▶ _Task directions_
Go through the data and copy each line where the word "grey" shows up.

▶ _Source material_
((

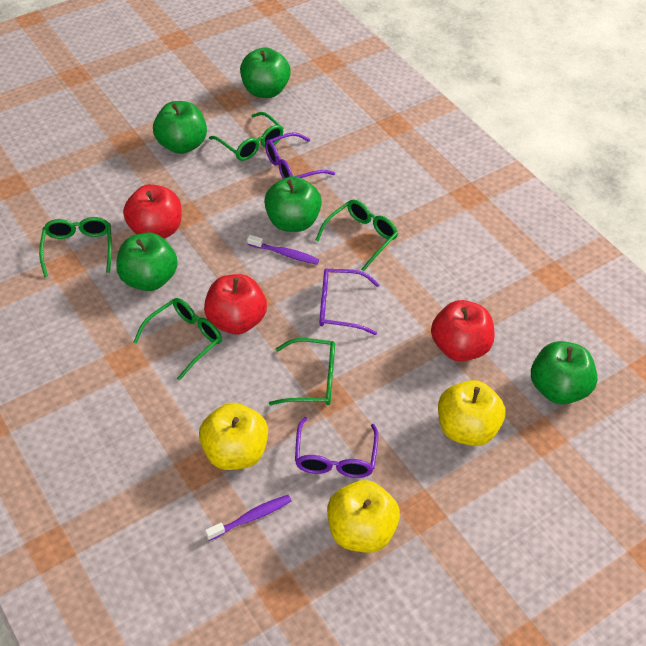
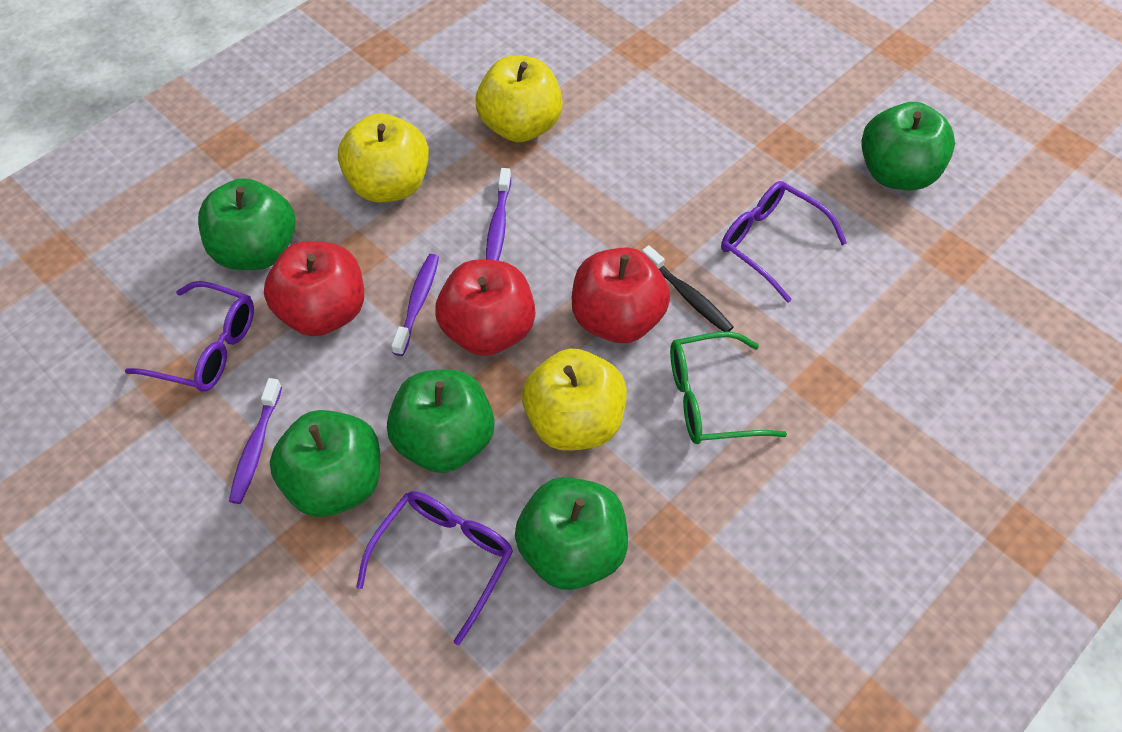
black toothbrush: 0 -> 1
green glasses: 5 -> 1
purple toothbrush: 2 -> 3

))
((

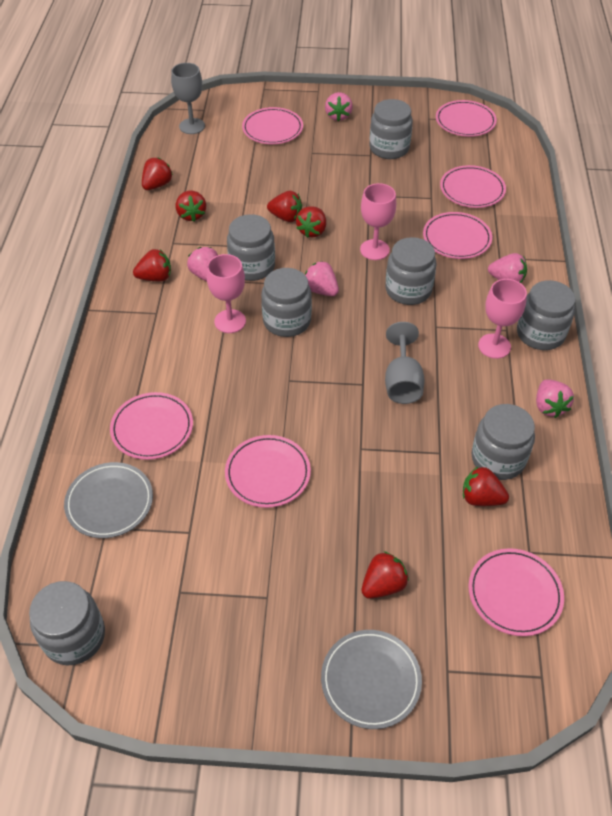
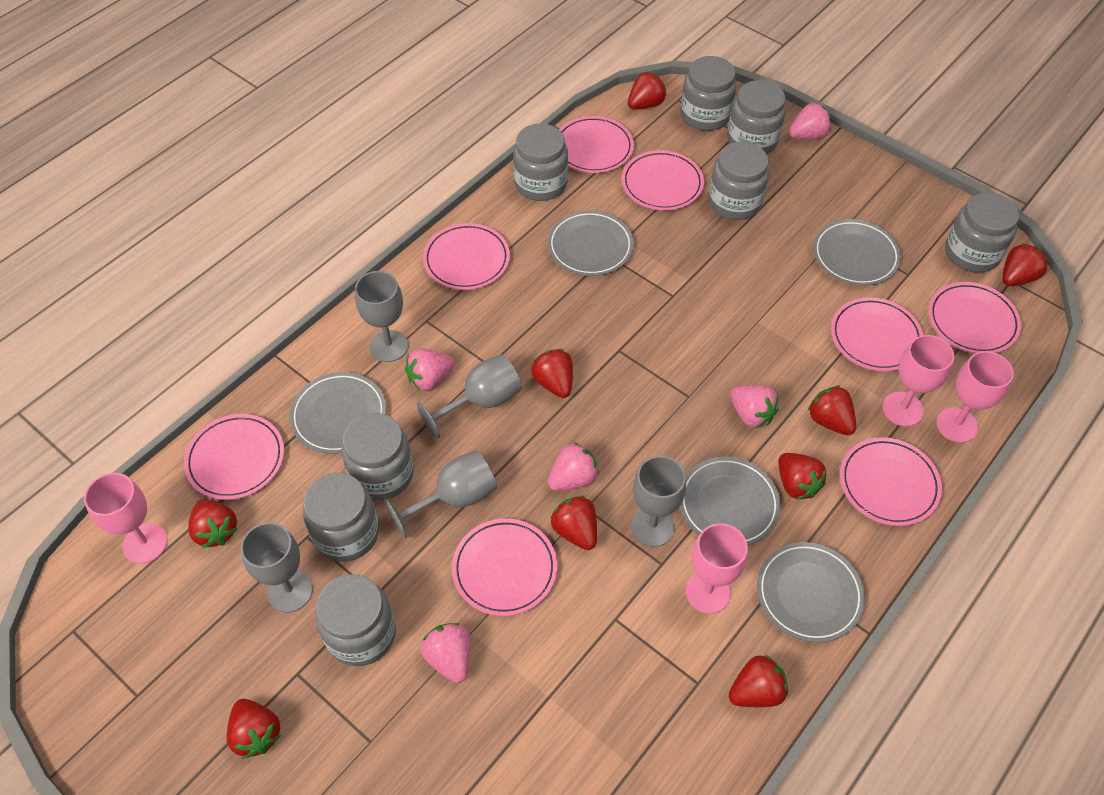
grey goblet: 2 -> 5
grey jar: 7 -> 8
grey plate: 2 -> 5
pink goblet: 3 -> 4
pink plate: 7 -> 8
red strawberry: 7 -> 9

))

▶ _The completed task_
grey goblet: 2 -> 5
grey jar: 7 -> 8
grey plate: 2 -> 5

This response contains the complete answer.